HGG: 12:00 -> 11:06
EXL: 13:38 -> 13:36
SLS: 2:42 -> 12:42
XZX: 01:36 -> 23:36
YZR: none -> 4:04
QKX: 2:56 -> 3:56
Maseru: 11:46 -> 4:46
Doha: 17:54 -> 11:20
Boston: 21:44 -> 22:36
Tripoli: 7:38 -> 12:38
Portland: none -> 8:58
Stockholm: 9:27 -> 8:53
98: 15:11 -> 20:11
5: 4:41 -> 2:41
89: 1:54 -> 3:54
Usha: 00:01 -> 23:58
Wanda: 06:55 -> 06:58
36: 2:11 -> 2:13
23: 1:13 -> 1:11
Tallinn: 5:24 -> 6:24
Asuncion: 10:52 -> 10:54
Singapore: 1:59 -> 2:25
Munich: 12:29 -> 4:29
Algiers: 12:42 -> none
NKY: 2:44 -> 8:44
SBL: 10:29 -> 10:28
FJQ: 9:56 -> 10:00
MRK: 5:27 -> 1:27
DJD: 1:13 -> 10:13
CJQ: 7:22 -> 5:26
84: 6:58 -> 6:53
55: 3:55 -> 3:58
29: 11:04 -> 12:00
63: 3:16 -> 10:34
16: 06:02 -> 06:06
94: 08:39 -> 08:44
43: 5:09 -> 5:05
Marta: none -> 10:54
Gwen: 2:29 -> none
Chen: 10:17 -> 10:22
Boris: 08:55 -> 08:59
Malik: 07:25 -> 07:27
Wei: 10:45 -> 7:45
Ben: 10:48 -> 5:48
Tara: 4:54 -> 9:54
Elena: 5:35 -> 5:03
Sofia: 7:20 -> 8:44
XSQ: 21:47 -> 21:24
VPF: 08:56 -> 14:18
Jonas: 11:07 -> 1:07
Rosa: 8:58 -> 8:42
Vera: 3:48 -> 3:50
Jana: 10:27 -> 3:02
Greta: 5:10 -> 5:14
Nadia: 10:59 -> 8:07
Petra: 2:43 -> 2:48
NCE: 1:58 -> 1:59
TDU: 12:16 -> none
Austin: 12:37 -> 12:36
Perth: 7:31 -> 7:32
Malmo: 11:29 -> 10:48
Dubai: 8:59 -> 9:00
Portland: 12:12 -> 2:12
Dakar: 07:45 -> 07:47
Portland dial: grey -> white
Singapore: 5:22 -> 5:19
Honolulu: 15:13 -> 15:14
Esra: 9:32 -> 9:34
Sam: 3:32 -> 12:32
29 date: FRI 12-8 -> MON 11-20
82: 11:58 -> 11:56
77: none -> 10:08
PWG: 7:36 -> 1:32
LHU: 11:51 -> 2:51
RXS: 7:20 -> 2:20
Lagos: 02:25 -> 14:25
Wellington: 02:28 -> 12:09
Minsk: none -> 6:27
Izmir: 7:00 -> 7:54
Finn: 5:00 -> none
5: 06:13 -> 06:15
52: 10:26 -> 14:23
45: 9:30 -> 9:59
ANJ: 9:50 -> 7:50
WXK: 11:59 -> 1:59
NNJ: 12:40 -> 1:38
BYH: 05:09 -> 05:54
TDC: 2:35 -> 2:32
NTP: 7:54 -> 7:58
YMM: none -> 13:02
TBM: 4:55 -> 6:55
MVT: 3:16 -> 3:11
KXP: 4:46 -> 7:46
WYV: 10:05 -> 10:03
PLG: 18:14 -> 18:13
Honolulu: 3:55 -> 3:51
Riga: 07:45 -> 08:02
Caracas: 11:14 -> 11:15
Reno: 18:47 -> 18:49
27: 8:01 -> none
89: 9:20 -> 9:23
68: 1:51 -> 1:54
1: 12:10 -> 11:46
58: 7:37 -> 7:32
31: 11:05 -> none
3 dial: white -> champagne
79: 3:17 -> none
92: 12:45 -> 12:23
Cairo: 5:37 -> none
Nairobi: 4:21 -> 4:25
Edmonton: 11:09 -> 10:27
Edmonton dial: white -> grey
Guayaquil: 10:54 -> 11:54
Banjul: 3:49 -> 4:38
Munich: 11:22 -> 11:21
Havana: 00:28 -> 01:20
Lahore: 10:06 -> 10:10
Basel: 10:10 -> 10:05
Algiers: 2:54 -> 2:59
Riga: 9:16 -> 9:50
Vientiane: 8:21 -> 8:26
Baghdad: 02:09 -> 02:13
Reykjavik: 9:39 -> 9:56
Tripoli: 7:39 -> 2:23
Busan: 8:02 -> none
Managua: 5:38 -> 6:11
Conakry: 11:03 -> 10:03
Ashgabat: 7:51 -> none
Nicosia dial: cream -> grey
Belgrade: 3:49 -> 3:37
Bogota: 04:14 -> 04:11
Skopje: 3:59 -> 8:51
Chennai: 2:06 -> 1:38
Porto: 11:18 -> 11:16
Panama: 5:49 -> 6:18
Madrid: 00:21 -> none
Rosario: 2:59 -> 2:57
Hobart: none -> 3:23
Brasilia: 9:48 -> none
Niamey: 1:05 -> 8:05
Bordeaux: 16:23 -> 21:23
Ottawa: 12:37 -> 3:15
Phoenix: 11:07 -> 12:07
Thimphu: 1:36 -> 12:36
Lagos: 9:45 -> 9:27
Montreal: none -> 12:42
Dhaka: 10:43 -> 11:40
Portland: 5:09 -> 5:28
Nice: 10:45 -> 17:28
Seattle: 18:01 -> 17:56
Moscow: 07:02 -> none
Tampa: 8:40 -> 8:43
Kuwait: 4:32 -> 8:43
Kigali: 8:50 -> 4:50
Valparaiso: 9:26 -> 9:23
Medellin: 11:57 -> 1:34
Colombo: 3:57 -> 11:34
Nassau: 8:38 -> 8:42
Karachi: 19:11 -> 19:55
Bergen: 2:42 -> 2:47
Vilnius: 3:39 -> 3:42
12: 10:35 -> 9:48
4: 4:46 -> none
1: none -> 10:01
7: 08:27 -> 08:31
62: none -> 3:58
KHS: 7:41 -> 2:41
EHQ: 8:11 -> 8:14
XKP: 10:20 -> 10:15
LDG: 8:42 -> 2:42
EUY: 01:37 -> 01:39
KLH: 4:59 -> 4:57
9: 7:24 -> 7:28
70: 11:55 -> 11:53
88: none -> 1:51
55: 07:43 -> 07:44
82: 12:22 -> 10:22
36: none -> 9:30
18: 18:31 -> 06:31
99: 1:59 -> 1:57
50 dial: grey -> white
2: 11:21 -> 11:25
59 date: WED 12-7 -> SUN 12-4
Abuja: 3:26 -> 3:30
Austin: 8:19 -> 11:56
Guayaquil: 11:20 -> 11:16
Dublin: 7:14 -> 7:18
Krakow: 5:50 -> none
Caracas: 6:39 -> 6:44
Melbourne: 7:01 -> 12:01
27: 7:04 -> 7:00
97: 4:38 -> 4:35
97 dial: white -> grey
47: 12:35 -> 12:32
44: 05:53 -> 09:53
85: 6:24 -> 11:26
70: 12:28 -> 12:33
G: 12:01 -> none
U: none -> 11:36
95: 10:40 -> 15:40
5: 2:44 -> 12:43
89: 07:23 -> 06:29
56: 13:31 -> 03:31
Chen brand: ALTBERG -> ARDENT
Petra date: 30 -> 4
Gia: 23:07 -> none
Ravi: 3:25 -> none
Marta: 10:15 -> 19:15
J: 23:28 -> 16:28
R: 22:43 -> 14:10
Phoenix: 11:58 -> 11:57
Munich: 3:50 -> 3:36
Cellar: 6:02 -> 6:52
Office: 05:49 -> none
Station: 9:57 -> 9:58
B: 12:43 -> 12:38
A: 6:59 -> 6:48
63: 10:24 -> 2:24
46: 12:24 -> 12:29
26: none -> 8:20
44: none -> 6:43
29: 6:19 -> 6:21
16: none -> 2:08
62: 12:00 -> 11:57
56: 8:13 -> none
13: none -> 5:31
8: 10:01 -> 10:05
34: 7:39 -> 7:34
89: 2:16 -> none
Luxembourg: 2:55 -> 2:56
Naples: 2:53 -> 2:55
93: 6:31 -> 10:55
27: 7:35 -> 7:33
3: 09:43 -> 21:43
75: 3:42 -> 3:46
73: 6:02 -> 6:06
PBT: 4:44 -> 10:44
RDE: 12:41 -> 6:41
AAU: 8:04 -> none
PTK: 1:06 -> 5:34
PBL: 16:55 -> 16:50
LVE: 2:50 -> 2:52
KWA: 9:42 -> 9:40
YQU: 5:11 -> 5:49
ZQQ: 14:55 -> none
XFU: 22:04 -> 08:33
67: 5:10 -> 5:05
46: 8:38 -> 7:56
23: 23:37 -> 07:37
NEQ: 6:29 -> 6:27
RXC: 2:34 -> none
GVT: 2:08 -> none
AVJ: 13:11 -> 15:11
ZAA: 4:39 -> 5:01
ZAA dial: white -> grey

==========

WHAT IS NEEDED: Print the lines of the data verbatim, from the first line through the line containing "NKY: 2:44 -> 8:44", inclusive.

RESULT OF THE EXERCISE:
HGG: 12:00 -> 11:06
EXL: 13:38 -> 13:36
SLS: 2:42 -> 12:42
XZX: 01:36 -> 23:36
YZR: none -> 4:04
QKX: 2:56 -> 3:56
Maseru: 11:46 -> 4:46
Doha: 17:54 -> 11:20
Boston: 21:44 -> 22:36
Tripoli: 7:38 -> 12:38
Portland: none -> 8:58
Stockholm: 9:27 -> 8:53
98: 15:11 -> 20:11
5: 4:41 -> 2:41
89: 1:54 -> 3:54
Usha: 00:01 -> 23:58
Wanda: 06:55 -> 06:58
36: 2:11 -> 2:13
23: 1:13 -> 1:11
Tallinn: 5:24 -> 6:24
Asuncion: 10:52 -> 10:54
Singapore: 1:59 -> 2:25
Munich: 12:29 -> 4:29
Algiers: 12:42 -> none
NKY: 2:44 -> 8:44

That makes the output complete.